## [Request]
The answer is the data repeated in full, with no pictures included.

(Records contained in a dataset)

-=-=-

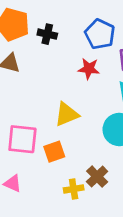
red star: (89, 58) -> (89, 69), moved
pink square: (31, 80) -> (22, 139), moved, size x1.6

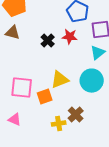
black cross: (47, 34) -> (48, 41), moved, turned 32
yellow triangle: (67, 114) -> (60, 80), moved

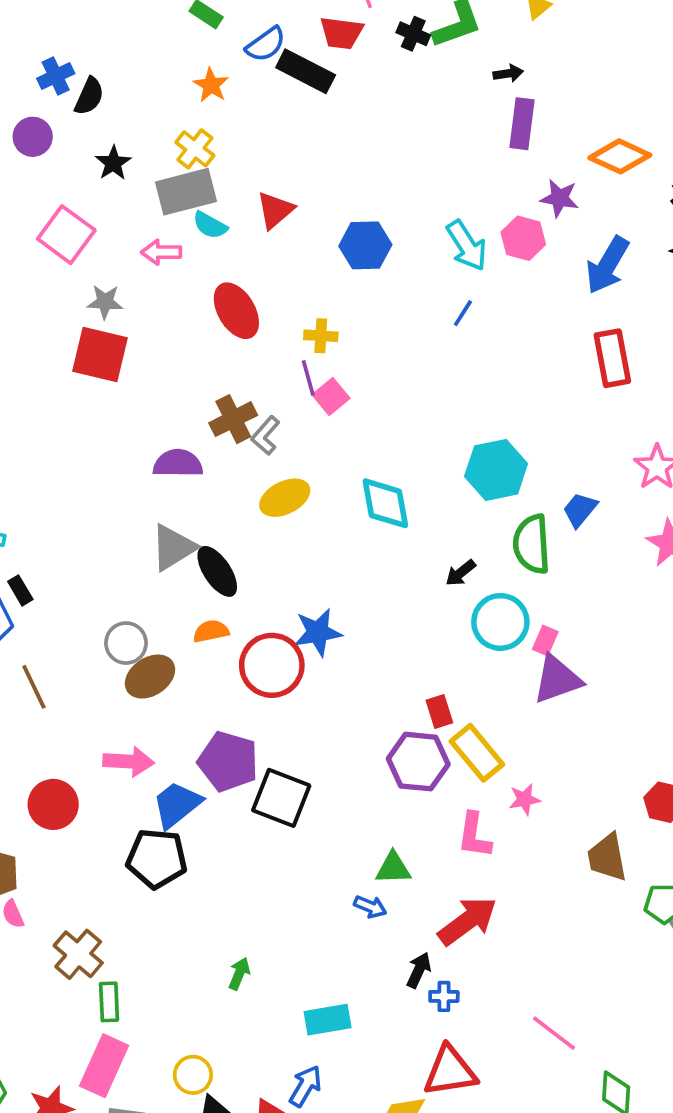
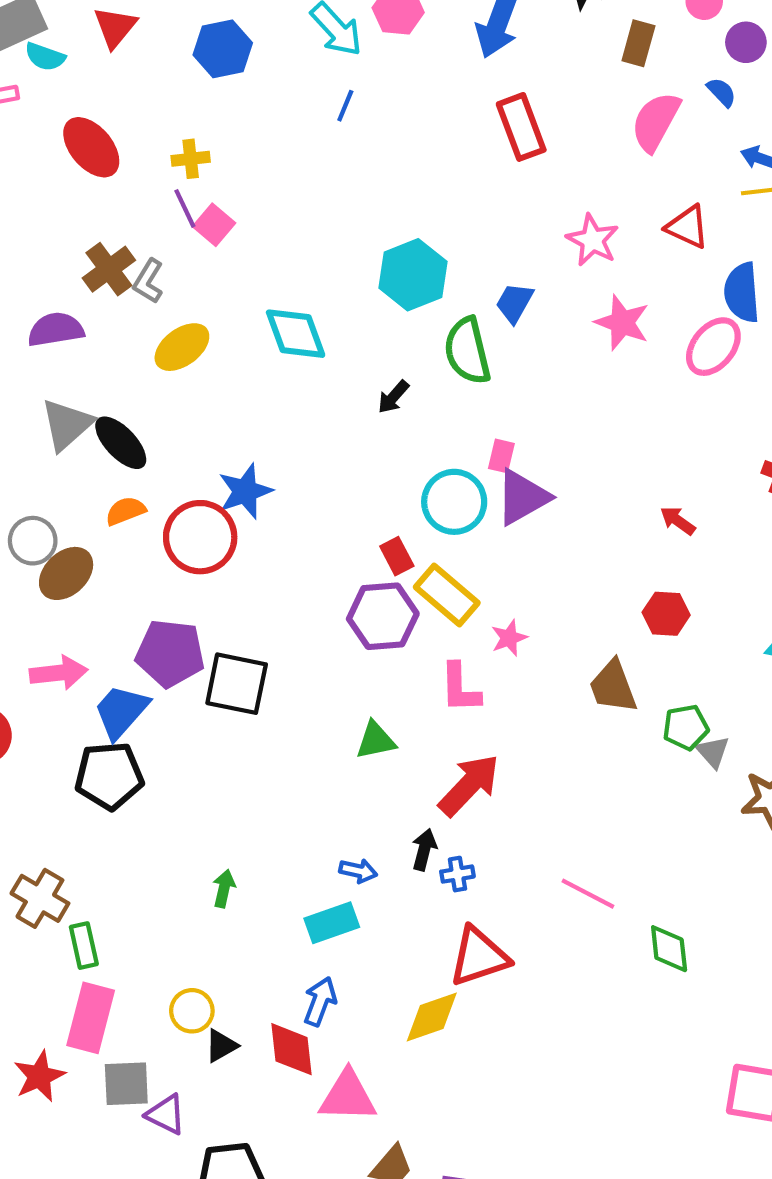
cyan circle: (500, 622) -> (454, 502), moved
blue arrow: (370, 907) -> (358, 871), moved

-=-=-

## [Answer to this problem]
red star: (89, 58) -> (89, 69), moved
pink square: (31, 80) -> (22, 139), moved, size x1.6

black cross: (47, 34) -> (48, 41), moved, turned 32
yellow triangle: (67, 114) -> (60, 80), moved

cyan circle: (500, 622) -> (454, 502), moved
blue arrow: (370, 907) -> (358, 871), moved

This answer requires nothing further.